In the data below, find every line with the word "moved" and copy it.

_ _ _ _ _ _ _

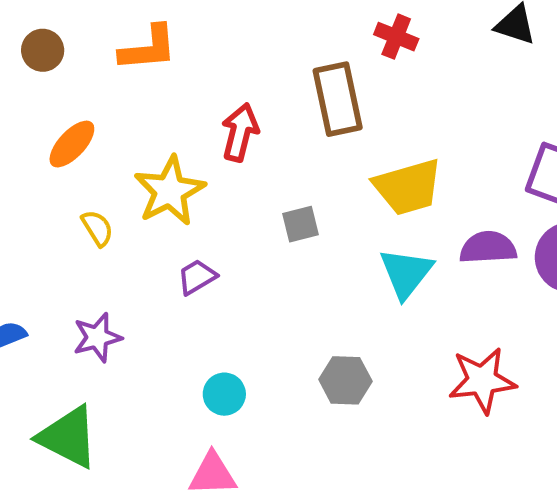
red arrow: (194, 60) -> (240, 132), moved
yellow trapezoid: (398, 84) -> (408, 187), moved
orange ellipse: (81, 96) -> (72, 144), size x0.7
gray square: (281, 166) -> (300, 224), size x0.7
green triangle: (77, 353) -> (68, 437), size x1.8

_ _ _ _ _ _ _

### [Solution to the exercise]
red arrow: (194, 60) -> (240, 132), moved
yellow trapezoid: (398, 84) -> (408, 187), moved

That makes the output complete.